▶ [Exercise] Starting at the line below that contains "(615, 352) = (290, 329): none" and ending at the line that contains "(580, 527) = (196, 268): brown", retype each line exactly as it stands, but omit the pictures.

*** Records for processing

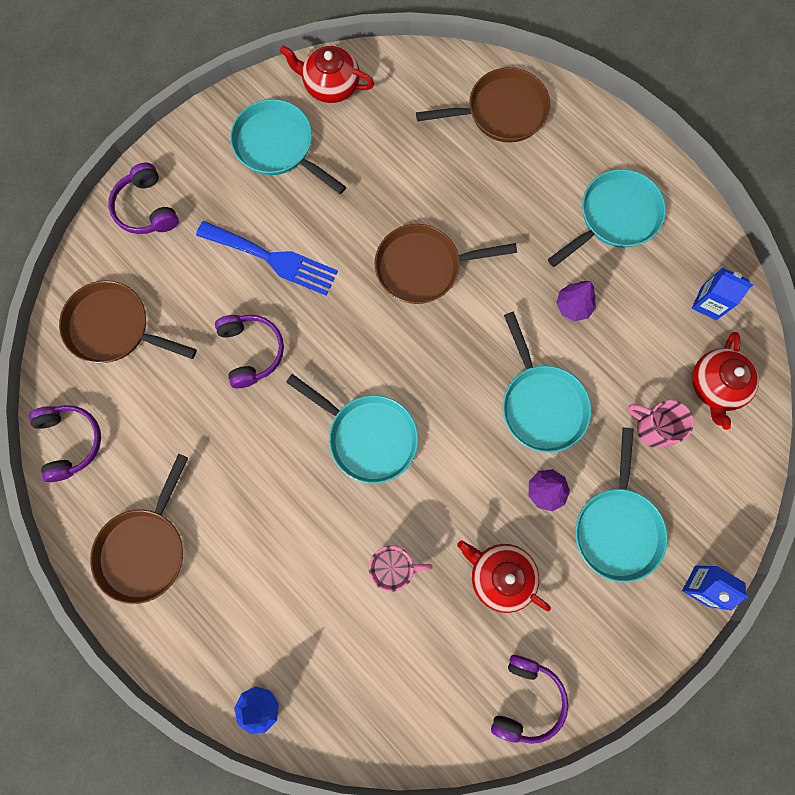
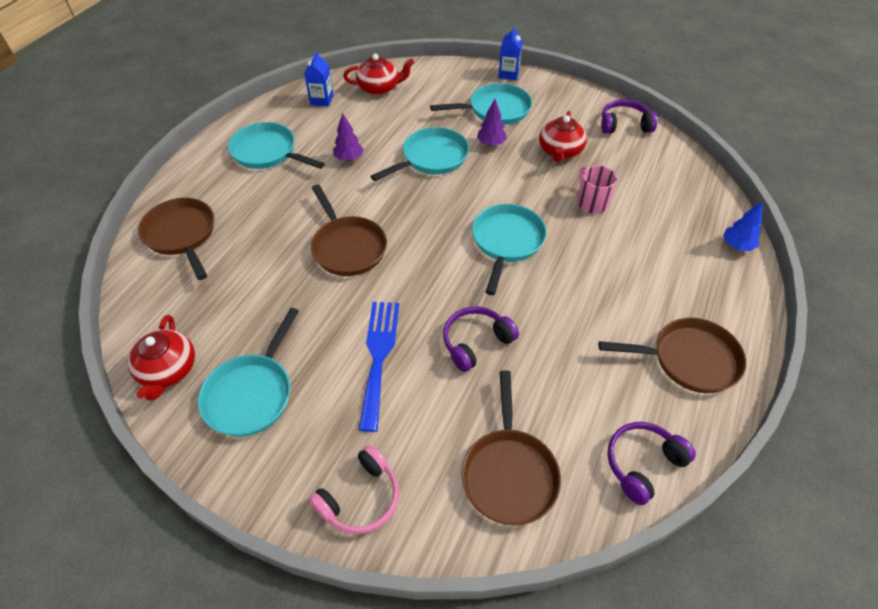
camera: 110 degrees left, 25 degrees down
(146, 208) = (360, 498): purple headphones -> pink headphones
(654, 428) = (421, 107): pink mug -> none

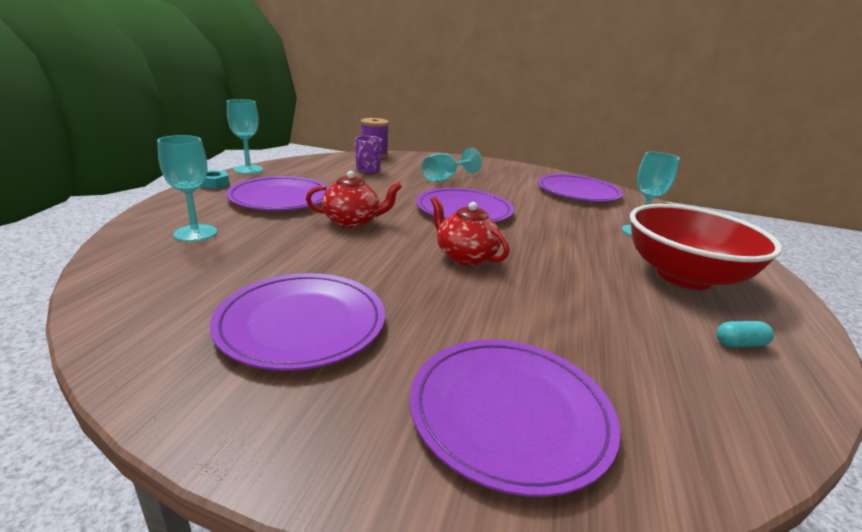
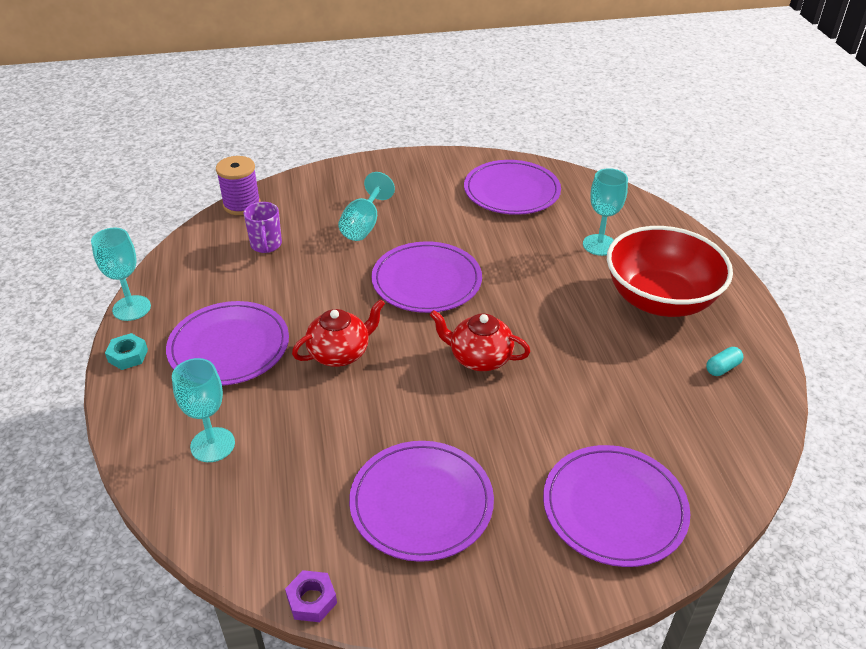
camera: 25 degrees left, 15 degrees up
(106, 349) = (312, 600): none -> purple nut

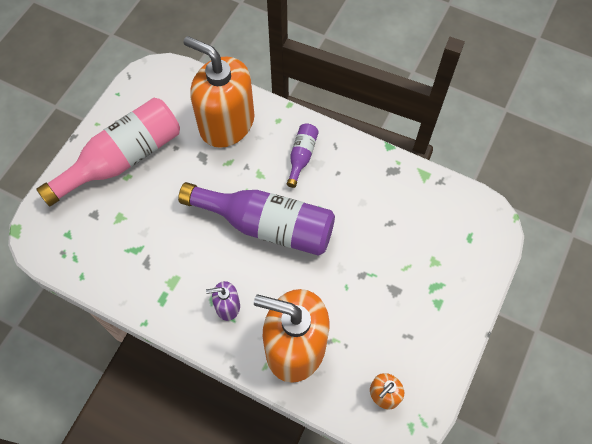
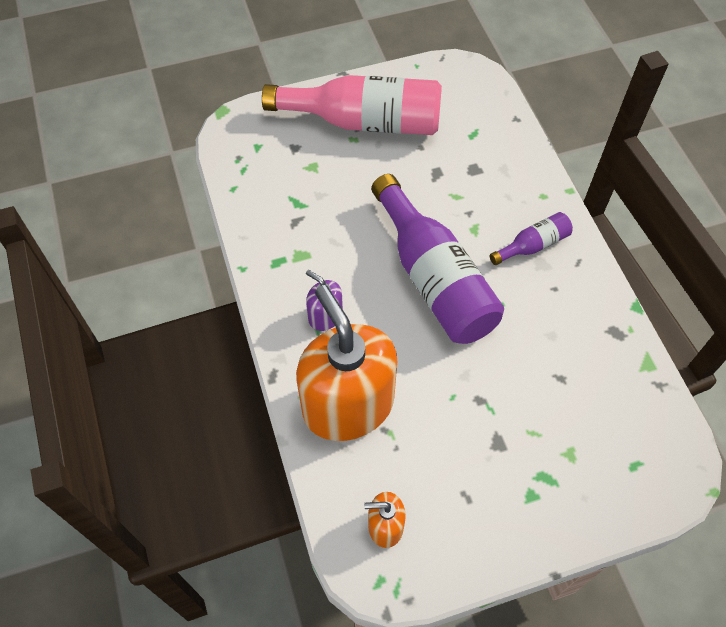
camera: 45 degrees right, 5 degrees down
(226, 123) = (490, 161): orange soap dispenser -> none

******
*** Records for processing

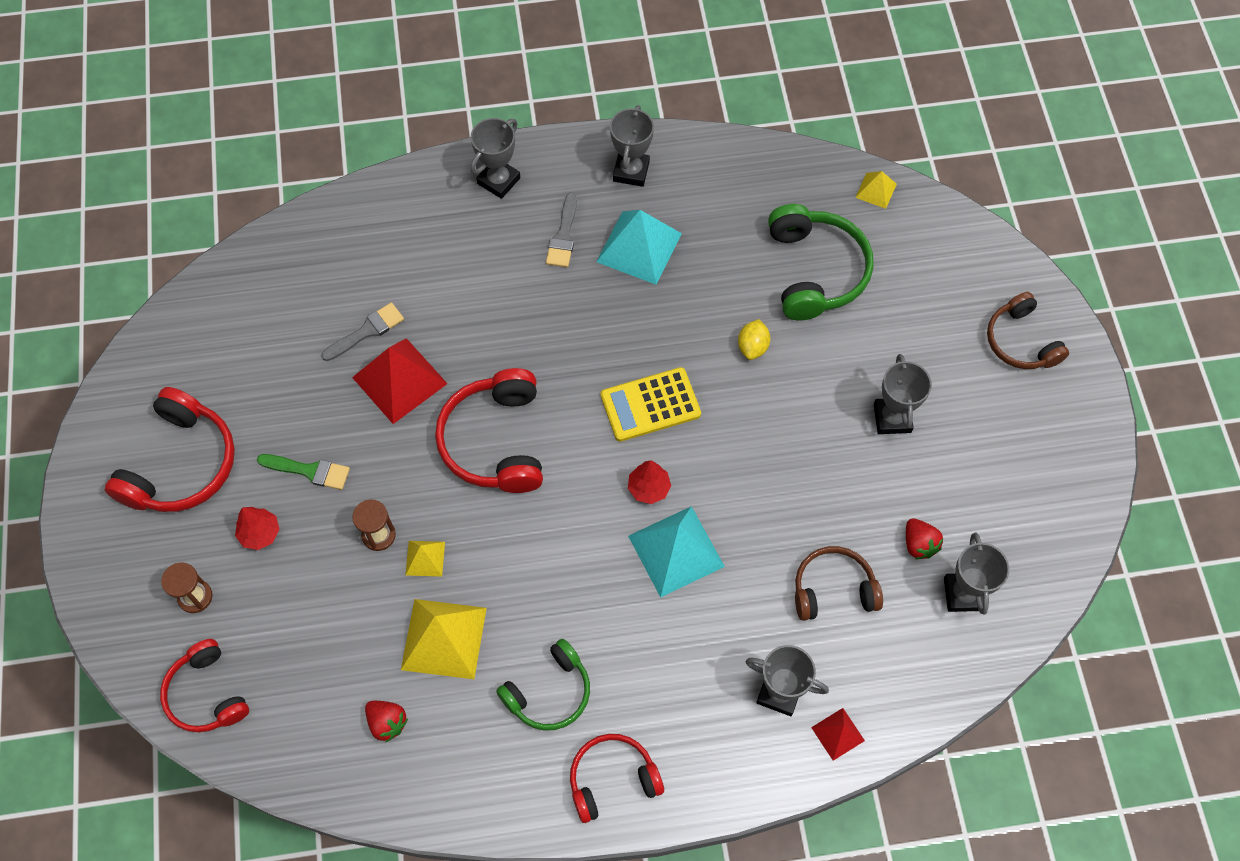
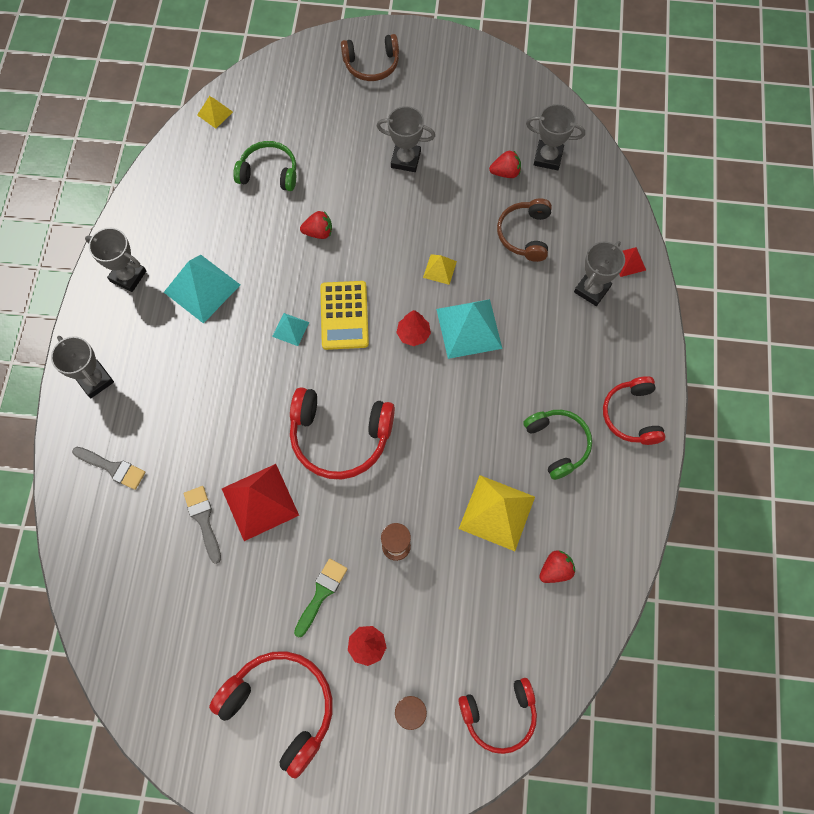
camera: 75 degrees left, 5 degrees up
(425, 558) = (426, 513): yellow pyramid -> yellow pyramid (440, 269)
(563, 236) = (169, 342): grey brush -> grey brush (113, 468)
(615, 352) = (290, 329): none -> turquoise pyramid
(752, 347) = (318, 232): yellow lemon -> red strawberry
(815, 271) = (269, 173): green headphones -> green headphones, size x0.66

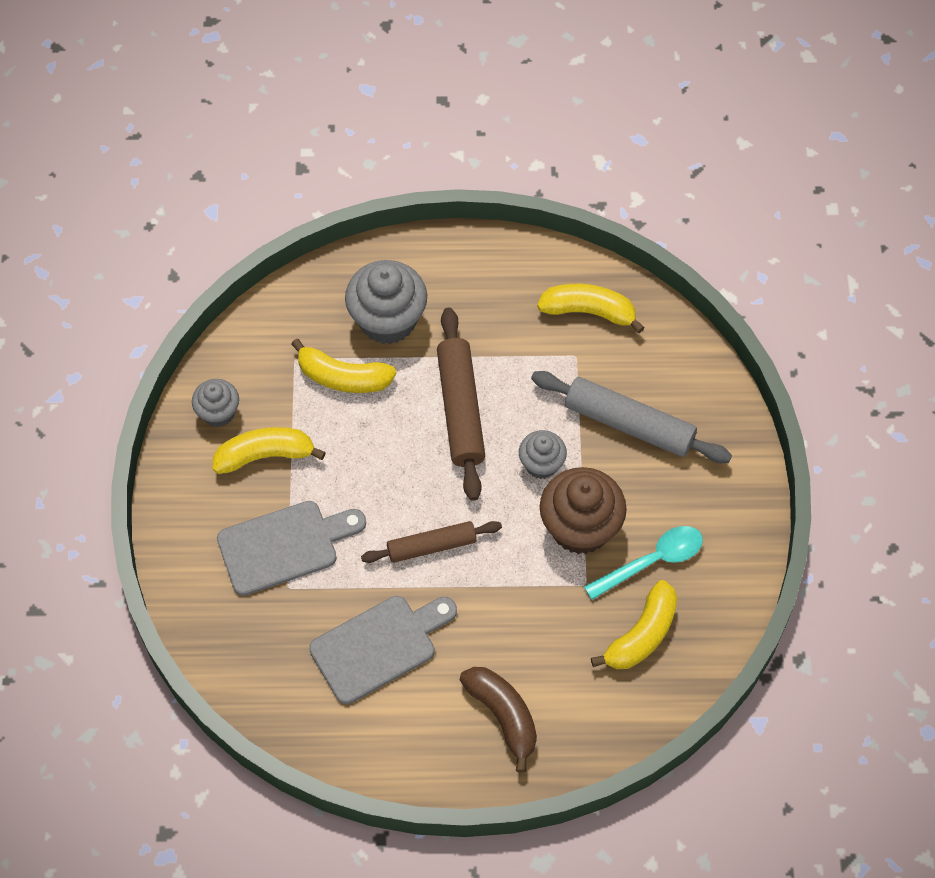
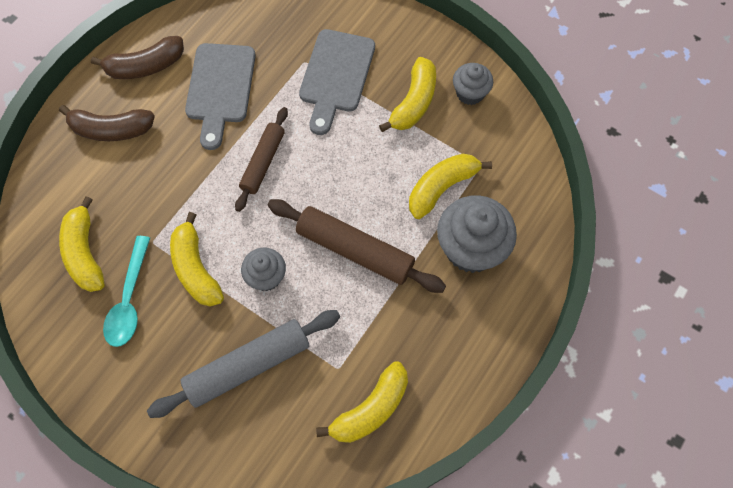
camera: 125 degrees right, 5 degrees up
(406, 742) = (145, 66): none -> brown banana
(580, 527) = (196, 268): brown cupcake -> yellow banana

******

▶ [Your response]
(615, 352) = (290, 329): none -> turquoise pyramid
(752, 347) = (318, 232): yellow lemon -> red strawberry
(815, 271) = (269, 173): green headphones -> green headphones, size x0.66

camera: 125 degrees right, 5 degrees up
(406, 742) = (145, 66): none -> brown banana
(580, 527) = (196, 268): brown cupcake -> yellow banana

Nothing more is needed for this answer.